- _Aim of the exercise_: Starting at the line that contains "R6: 820k (N_28, N_47) -> none", transcribe each line through the end of the material below, exactly and nothing else, leaving out the pictures.

- _Data supplied_:
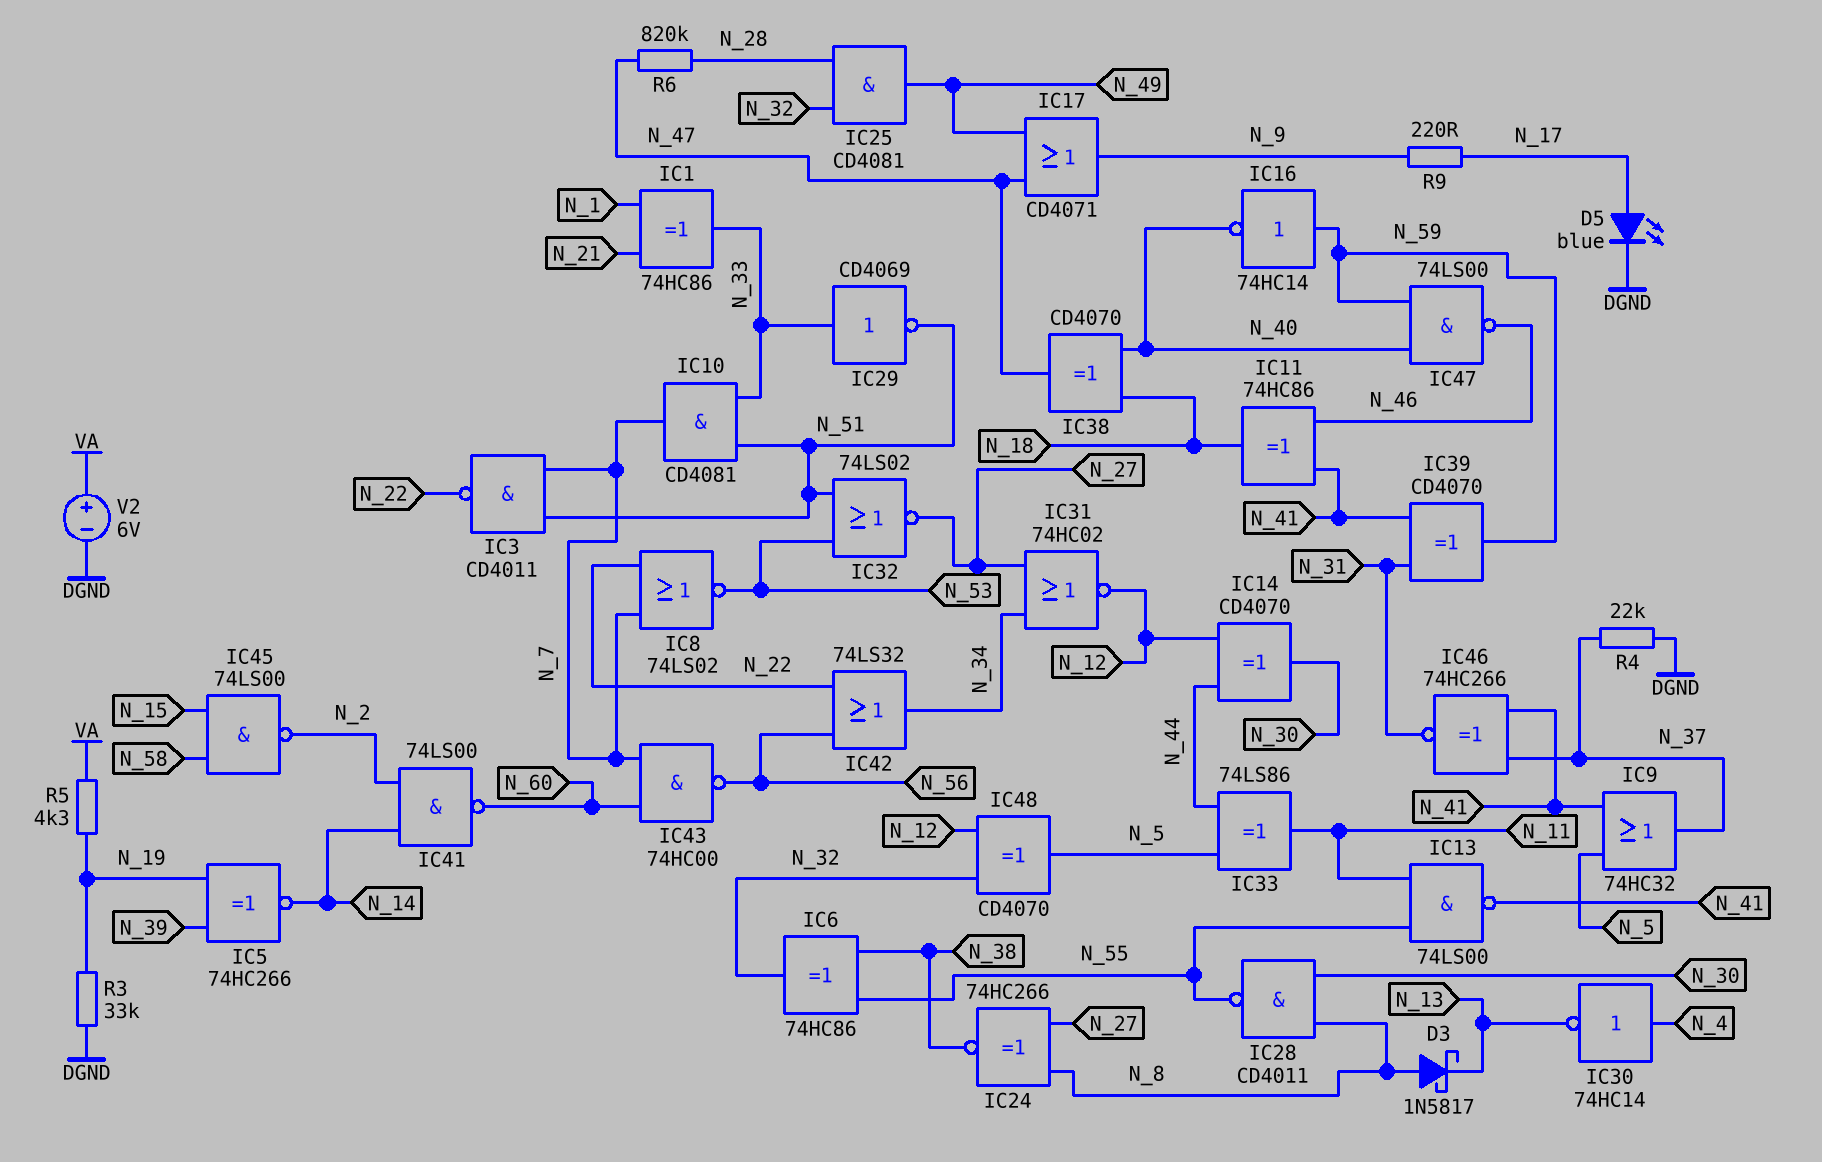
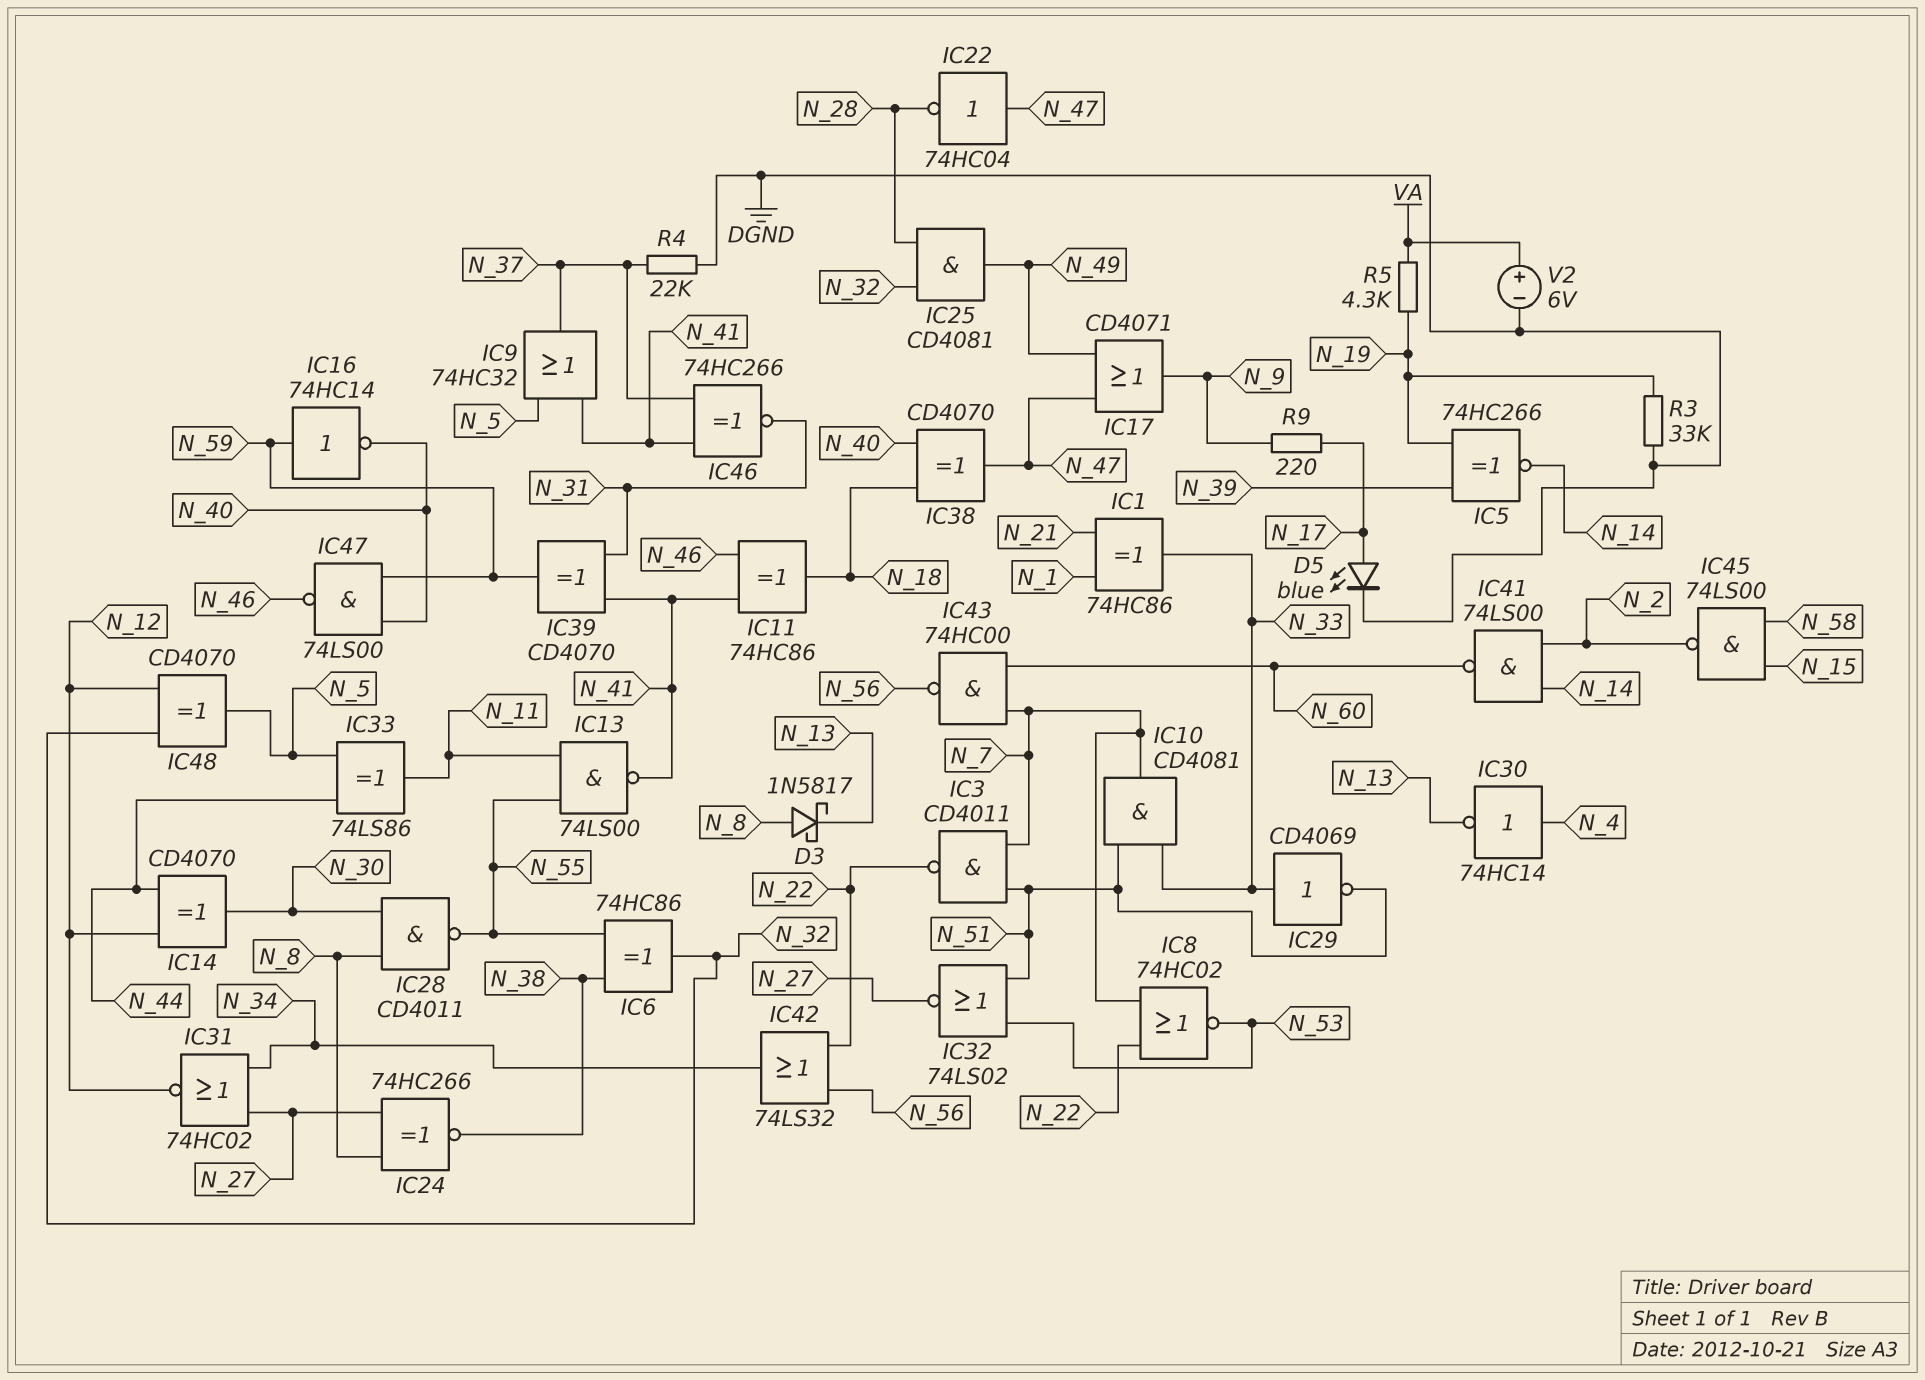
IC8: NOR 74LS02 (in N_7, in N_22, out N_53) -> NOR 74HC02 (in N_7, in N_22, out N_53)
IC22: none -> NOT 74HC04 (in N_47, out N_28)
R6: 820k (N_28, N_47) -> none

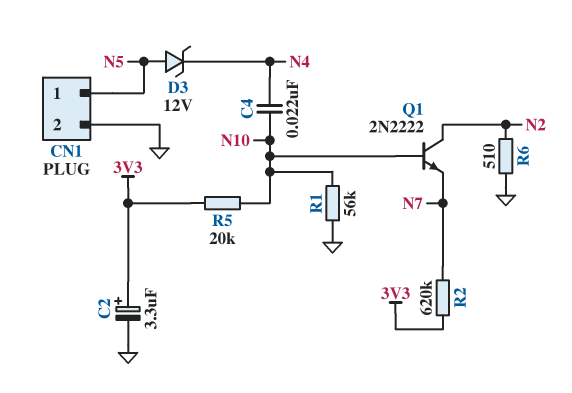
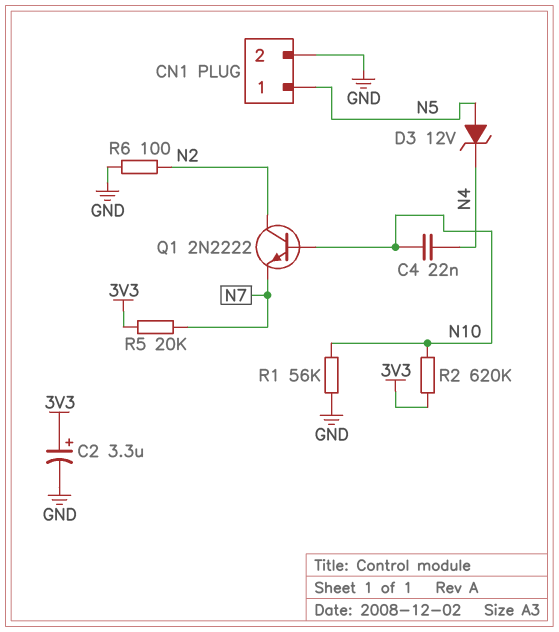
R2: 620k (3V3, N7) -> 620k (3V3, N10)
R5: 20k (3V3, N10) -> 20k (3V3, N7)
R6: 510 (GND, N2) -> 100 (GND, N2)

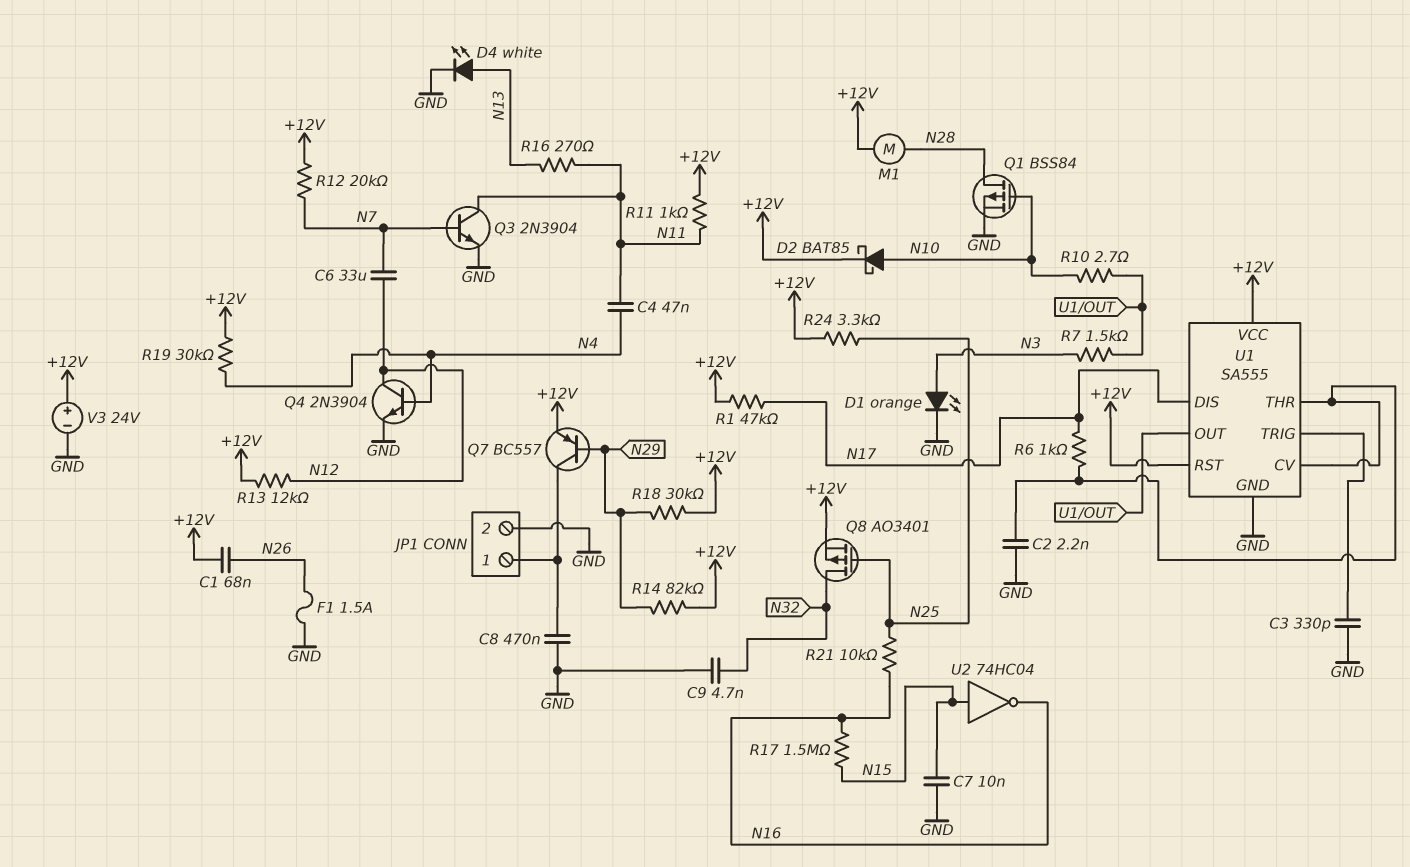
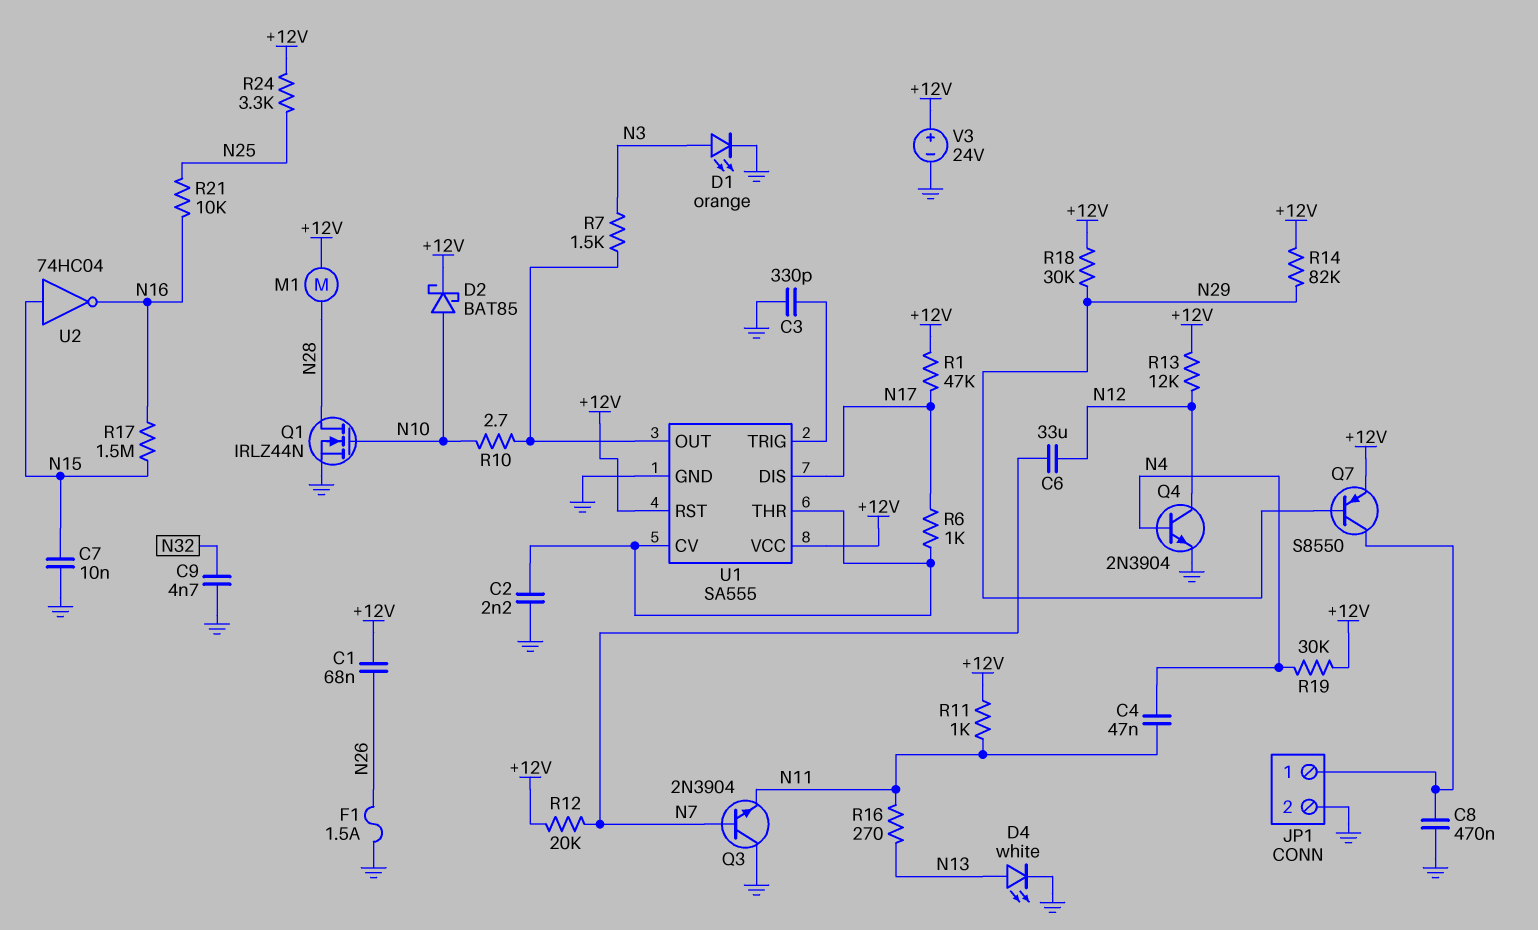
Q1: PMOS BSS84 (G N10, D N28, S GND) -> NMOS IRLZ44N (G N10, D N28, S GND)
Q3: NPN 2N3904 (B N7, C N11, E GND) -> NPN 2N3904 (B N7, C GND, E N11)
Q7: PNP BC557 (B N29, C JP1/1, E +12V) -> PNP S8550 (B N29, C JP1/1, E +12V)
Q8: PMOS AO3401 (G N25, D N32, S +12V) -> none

- _Task result_:
R6: 820k (N_28, N_47) -> none

R2: 620k (3V3, N7) -> 620k (3V3, N10)
R5: 20k (3V3, N10) -> 20k (3V3, N7)
R6: 510 (GND, N2) -> 100 (GND, N2)

Q1: PMOS BSS84 (G N10, D N28, S GND) -> NMOS IRLZ44N (G N10, D N28, S GND)
Q3: NPN 2N3904 (B N7, C N11, E GND) -> NPN 2N3904 (B N7, C GND, E N11)
Q7: PNP BC557 (B N29, C JP1/1, E +12V) -> PNP S8550 (B N29, C JP1/1, E +12V)
Q8: PMOS AO3401 (G N25, D N32, S +12V) -> none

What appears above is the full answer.